*Exercise*.
Return exactly the lines of the records below, starting at the line that contains "What was the cone" and ending at the line that contains "The cone in orange ended", with both of those lines kept.
Data to use section start
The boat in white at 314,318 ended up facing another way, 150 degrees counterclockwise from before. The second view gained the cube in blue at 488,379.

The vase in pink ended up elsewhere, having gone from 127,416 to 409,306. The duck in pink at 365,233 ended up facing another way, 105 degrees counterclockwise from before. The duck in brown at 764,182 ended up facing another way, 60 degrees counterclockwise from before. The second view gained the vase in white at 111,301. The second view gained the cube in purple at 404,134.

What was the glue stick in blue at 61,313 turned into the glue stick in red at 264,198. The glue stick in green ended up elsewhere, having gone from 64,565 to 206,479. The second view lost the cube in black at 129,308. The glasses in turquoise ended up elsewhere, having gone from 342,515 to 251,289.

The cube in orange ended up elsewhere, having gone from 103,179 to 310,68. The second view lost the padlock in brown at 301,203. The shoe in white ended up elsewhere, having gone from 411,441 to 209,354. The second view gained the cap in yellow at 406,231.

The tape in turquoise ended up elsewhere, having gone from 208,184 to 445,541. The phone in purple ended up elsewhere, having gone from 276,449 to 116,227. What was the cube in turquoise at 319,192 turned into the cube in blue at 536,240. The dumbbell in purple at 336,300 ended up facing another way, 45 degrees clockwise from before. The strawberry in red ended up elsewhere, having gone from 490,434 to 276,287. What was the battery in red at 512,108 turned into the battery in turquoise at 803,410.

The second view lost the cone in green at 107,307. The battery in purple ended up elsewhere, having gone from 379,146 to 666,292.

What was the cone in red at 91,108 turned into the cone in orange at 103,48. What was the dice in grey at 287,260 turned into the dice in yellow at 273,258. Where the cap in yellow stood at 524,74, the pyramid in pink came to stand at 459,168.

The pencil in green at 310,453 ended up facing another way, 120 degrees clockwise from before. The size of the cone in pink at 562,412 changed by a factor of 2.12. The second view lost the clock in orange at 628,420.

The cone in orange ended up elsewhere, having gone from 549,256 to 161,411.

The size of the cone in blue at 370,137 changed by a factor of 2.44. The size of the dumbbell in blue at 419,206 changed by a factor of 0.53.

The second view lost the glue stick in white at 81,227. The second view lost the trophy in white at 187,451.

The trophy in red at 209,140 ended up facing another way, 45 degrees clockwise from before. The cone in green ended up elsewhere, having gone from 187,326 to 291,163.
Data to use section end
*Response area*.
What was the cone in red at 91,108 turned into the cone in orange at 103,48. What was the dice in grey at 287,260 turned into the dice in yellow at 273,258. Where the cap in yellow stood at 524,74, the pyramid in pink came to stand at 459,168.

The pencil in green at 310,453 ended up facing another way, 120 degrees clockwise from before. The size of the cone in pink at 562,412 changed by a factor of 2.12. The second view lost the clock in orange at 628,420.

The cone in orange ended up elsewhere, having gone from 549,256 to 161,411.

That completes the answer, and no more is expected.